THE TASK:
Give back, word for word, only the lines from the opening of the records through the one with "[(406,320),(424,296),(407,284),(390,309),(406,320)]". Pictures stay out.

------------

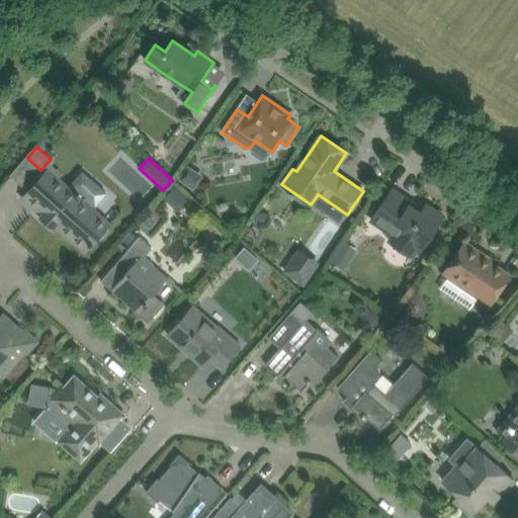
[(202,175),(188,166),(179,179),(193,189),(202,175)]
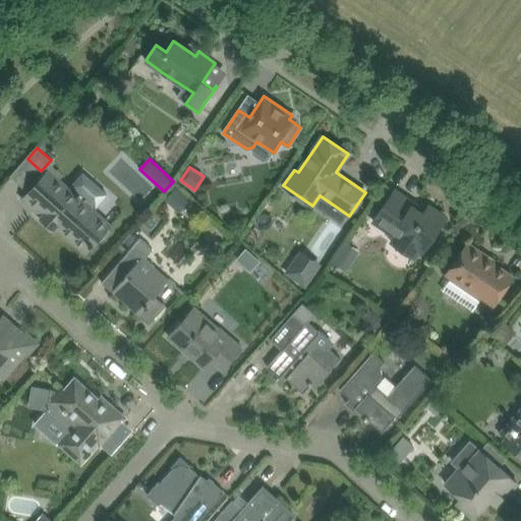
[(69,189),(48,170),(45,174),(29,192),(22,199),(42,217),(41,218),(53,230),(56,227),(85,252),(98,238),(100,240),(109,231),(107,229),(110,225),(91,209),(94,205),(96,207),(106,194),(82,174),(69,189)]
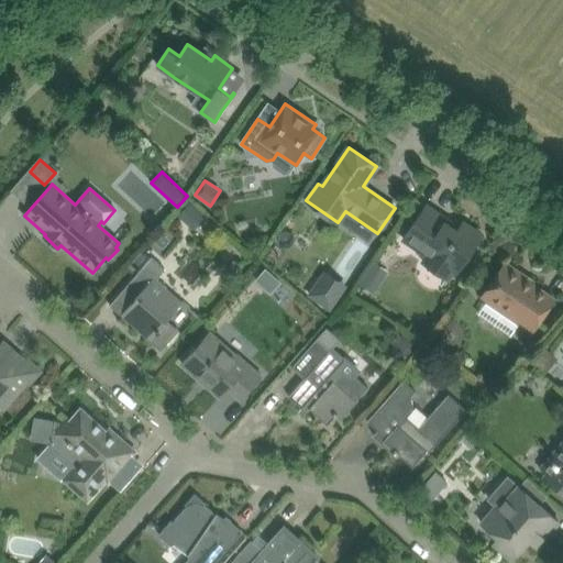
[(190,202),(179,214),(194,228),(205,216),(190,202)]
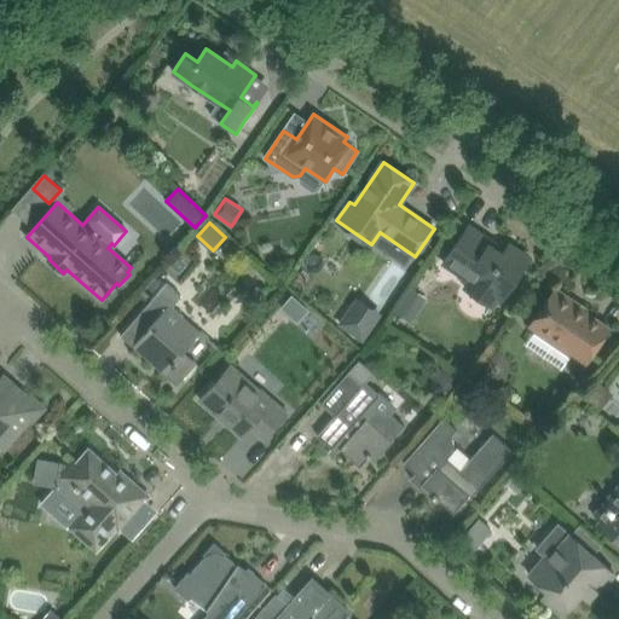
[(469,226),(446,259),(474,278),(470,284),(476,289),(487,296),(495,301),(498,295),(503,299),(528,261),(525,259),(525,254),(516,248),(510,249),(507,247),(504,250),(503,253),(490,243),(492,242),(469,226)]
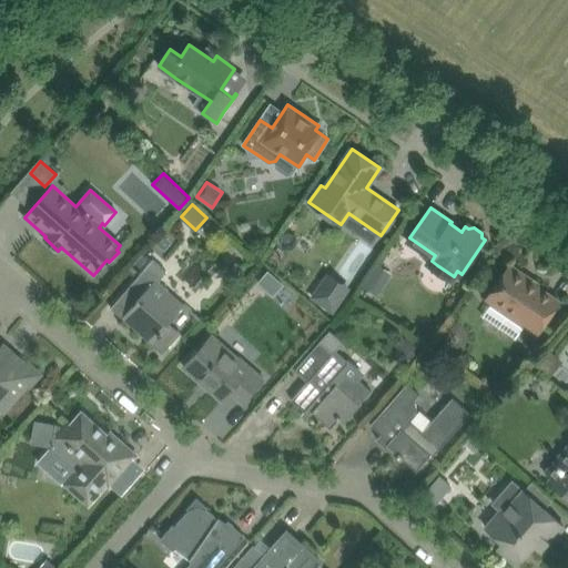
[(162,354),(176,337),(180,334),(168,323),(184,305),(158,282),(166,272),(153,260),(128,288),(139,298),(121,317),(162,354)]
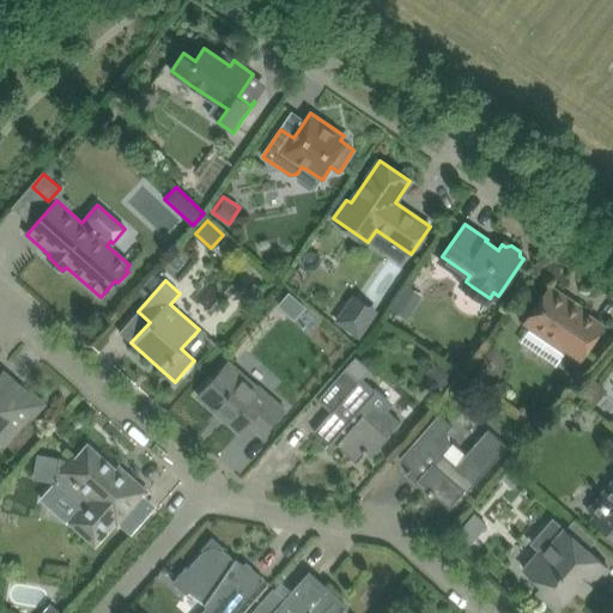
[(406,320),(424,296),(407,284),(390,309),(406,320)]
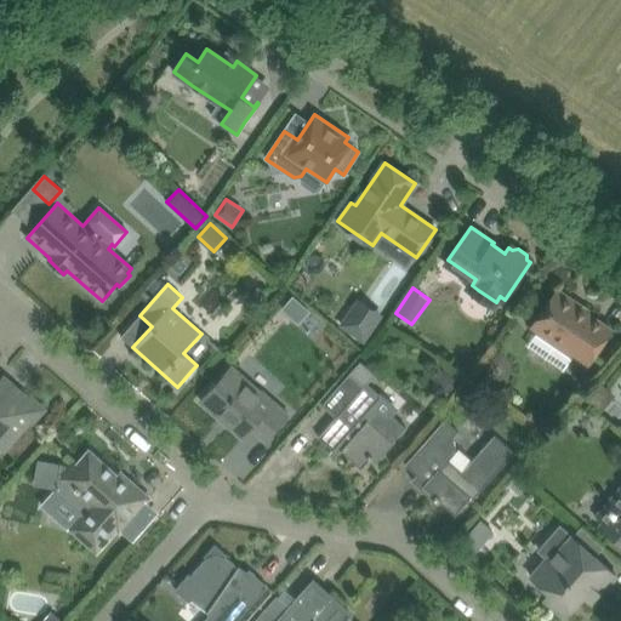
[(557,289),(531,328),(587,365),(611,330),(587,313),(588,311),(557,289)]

------------

RESULT OF THIS EXERCISE:
[(202,175),(188,166),(179,179),(193,189),(202,175)]
[(69,189),(48,170),(45,174),(29,192),(22,199),(42,217),(41,218),(53,230),(56,227),(85,252),(98,238),(100,240),(109,231),(107,229),(110,225),(91,209),(94,205),(96,207),(106,194),(82,174),(69,189)]
[(190,202),(179,214),(194,228),(205,216),(190,202)]
[(469,226),(446,259),(474,278),(470,284),(476,289),(487,296),(495,301),(498,295),(503,299),(528,261),(525,259),(525,254),(516,248),(510,249),(507,247),(504,250),(503,253),(490,243),(492,242),(469,226)]
[(162,354),(176,337),(180,334),(168,323),(184,305),(158,282),(166,272),(153,260),(128,288),(139,298),(121,317),(162,354)]
[(406,320),(424,296),(407,284),(390,309),(406,320)]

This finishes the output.